§ **Working data**
• • • •

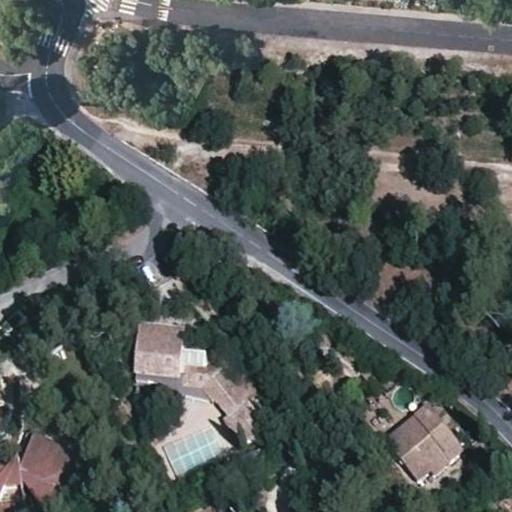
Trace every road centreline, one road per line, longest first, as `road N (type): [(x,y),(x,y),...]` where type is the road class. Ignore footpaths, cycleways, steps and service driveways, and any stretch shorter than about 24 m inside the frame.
road 1 (tertiary): [(511,428),(474,392),(196,208)]
road 2 (residential): [(511,40),(213,14),(140,0)]
road 3 (residential): [(196,208),(171,229),(0,310)]
road 4 (tertiary): [(196,208),(65,117),(49,94),(49,71)]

• • • •

§ **What you have to do**
Transcribe the data above verbatim, omitting the pictures.

§ **The answer**
Trace every road centreline, one road per line, longest first, as `road N (type): [(x,y),(x,y),...]` where type is the road class. Ignore footpaths, cycleways, steps and service driveways, and any stretch shorter than about 24 m inside the frame.
road 1 (tertiary): [(511,428),(474,392),(196,208)]
road 2 (residential): [(511,40),(213,14),(140,0)]
road 3 (residential): [(196,208),(171,229),(0,310)]
road 4 (tertiary): [(196,208),(65,117),(49,94),(49,71)]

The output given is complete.